--- What this task involves ---
Copy the records below exactly, leaving out any pictures.
*** Dataset extract ***
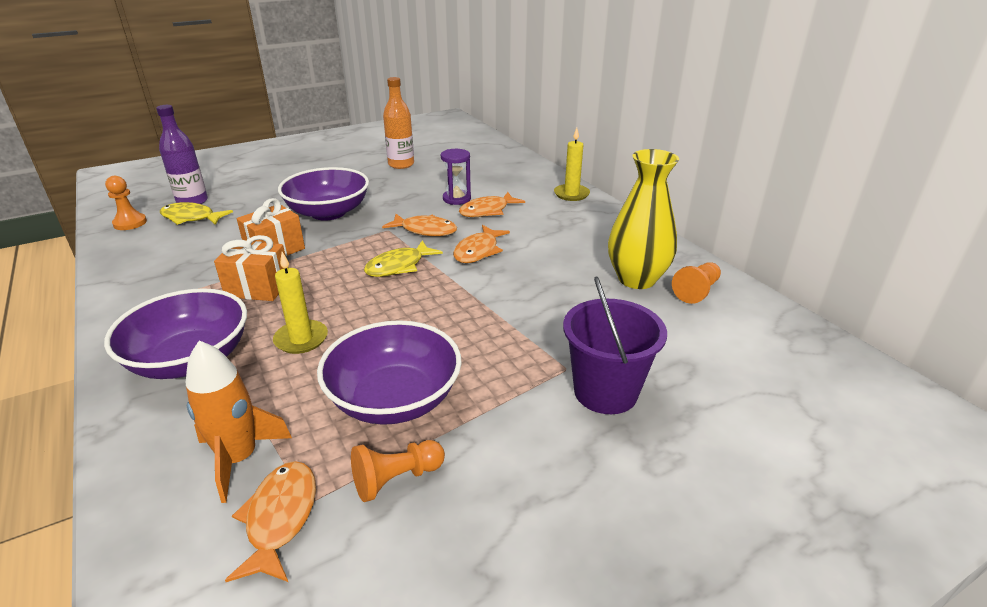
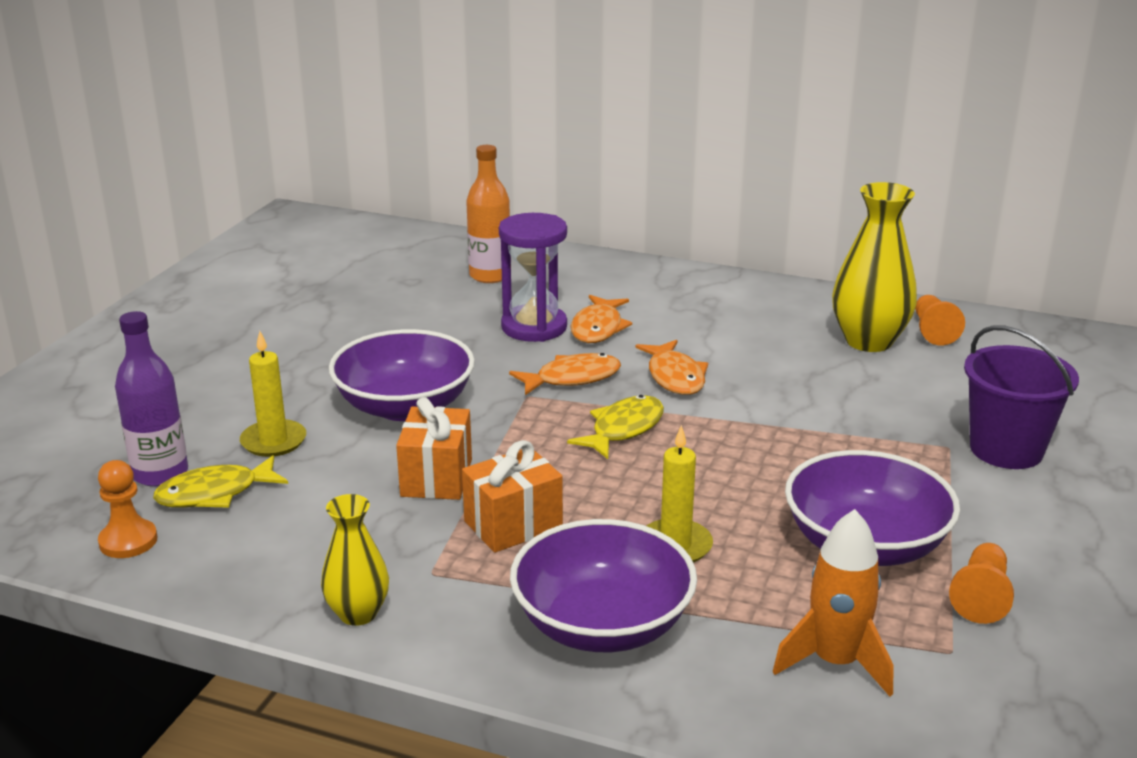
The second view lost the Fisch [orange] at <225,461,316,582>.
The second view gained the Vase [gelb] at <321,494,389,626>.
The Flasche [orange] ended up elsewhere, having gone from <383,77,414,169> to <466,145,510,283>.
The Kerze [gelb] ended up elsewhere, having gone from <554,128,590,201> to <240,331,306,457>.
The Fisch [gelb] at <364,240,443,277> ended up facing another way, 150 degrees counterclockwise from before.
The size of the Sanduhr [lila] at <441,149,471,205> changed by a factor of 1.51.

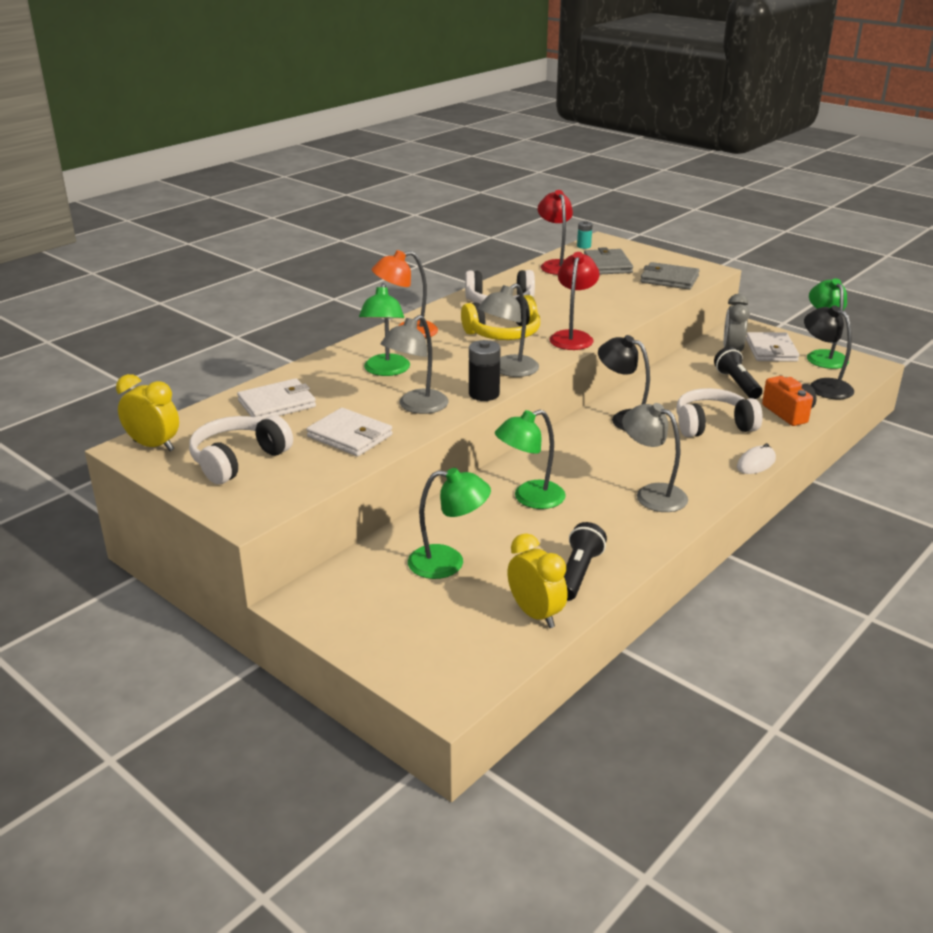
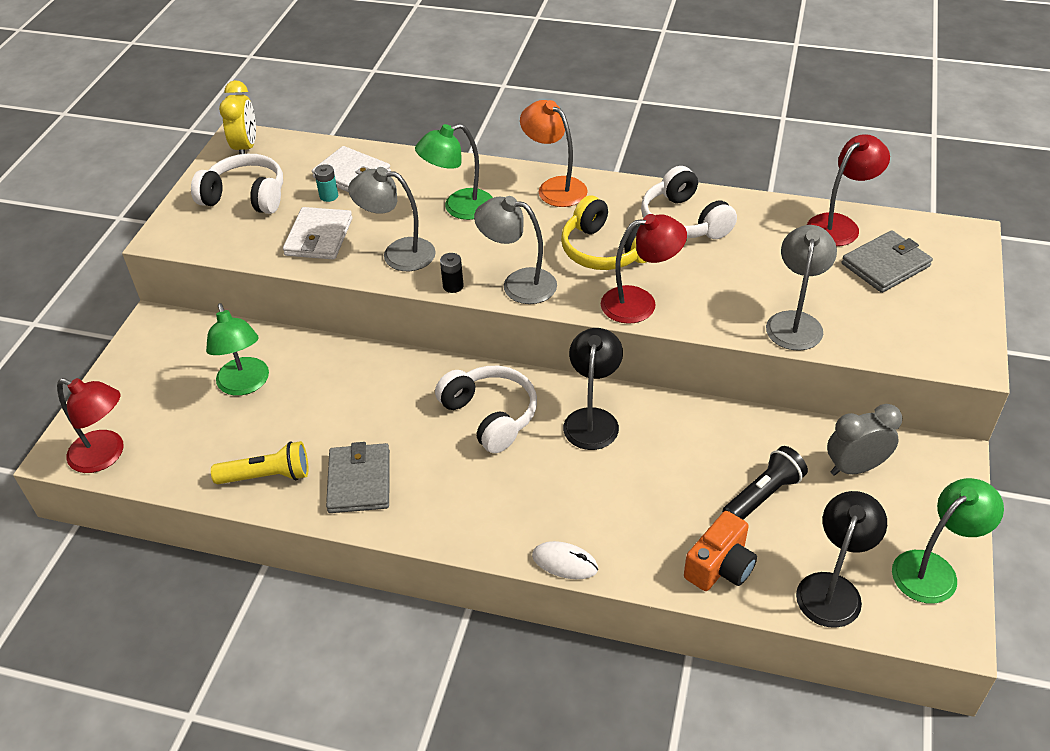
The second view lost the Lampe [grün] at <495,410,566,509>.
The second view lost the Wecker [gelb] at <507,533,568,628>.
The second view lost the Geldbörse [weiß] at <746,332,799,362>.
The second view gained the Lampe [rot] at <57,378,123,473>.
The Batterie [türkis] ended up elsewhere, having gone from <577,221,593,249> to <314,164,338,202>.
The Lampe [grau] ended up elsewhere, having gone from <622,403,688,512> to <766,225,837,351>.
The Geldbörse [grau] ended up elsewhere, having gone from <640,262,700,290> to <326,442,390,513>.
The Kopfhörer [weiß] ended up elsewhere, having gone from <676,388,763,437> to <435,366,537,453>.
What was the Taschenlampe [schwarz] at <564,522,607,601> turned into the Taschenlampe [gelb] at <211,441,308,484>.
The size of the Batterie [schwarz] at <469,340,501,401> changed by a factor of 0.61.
*** End of Dataset extract ***
--- Worked solution ---
The second view lost the Fisch [orange] at <225,461,316,582>.
The second view gained the Vase [gelb] at <321,494,389,626>.
The Flasche [orange] ended up elsewhere, having gone from <383,77,414,169> to <466,145,510,283>.
The Kerze [gelb] ended up elsewhere, having gone from <554,128,590,201> to <240,331,306,457>.
The Fisch [gelb] at <364,240,443,277> ended up facing another way, 150 degrees counterclockwise from before.
The size of the Sanduhr [lila] at <441,149,471,205> changed by a factor of 1.51.

The second view lost the Lampe [grün] at <495,410,566,509>.
The second view lost the Wecker [gelb] at <507,533,568,628>.
The second view lost the Geldbörse [weiß] at <746,332,799,362>.
The second view gained the Lampe [rot] at <57,378,123,473>.
The Batterie [türkis] ended up elsewhere, having gone from <577,221,593,249> to <314,164,338,202>.
The Lampe [grau] ended up elsewhere, having gone from <622,403,688,512> to <766,225,837,351>.
The Geldbörse [grau] ended up elsewhere, having gone from <640,262,700,290> to <326,442,390,513>.
The Kopfhörer [weiß] ended up elsewhere, having gone from <676,388,763,437> to <435,366,537,453>.
What was the Taschenlampe [schwarz] at <564,522,607,601> turned into the Taschenlampe [gelb] at <211,441,308,484>.
The size of the Batterie [schwarz] at <469,340,501,401> changed by a factor of 0.61.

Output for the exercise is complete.